**TASK PROMPT**
With pictures removed, the data below should be returned exactly.

**STORED DATA**
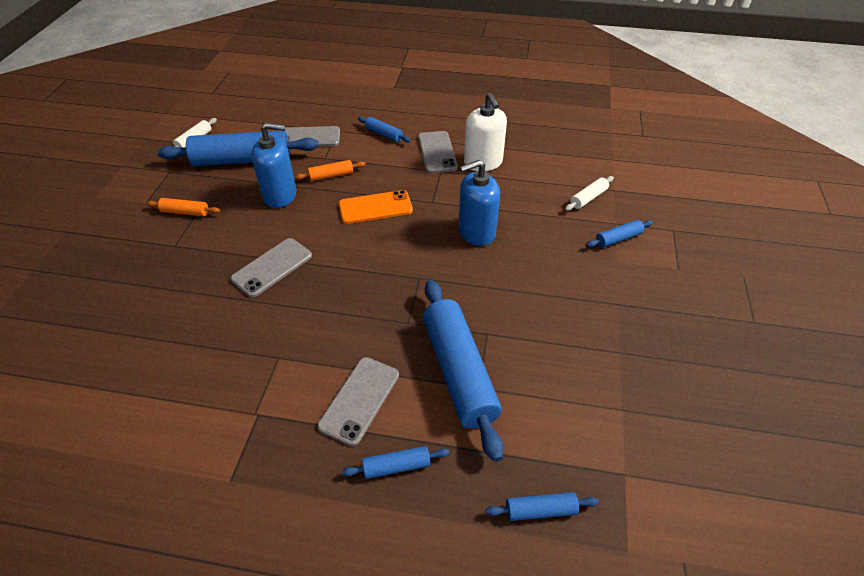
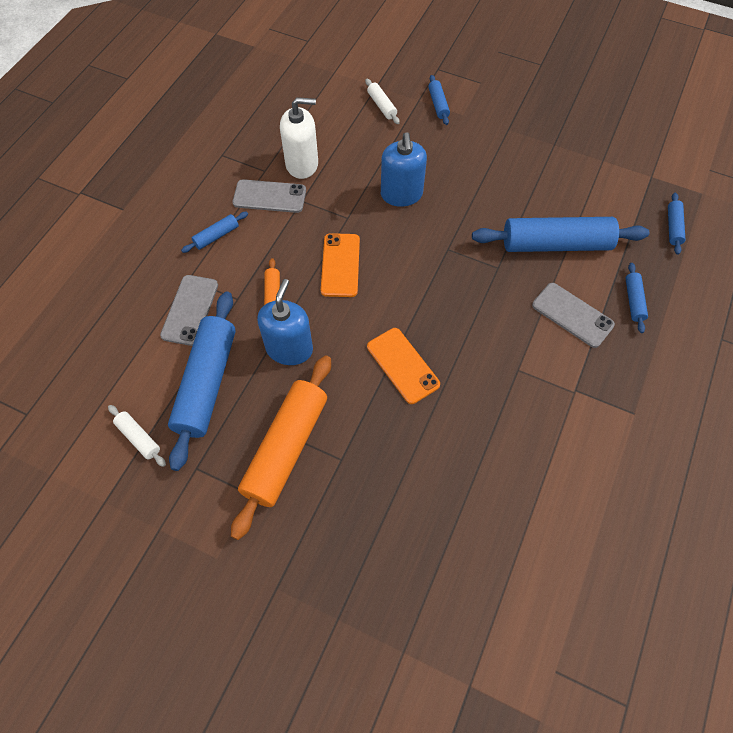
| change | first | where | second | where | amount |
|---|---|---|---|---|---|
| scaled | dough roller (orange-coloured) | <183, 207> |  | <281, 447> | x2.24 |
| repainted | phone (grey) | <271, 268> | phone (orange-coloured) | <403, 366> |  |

**EXERCISE SOLUTION**
| change | first | where | second | where | amount |
|---|---|---|---|---|---|
| scaled | dough roller (orange-coloured) | <183, 207> |  | <281, 447> | x2.24 |
| repainted | phone (grey) | <271, 268> | phone (orange-coloured) | <403, 366> |  |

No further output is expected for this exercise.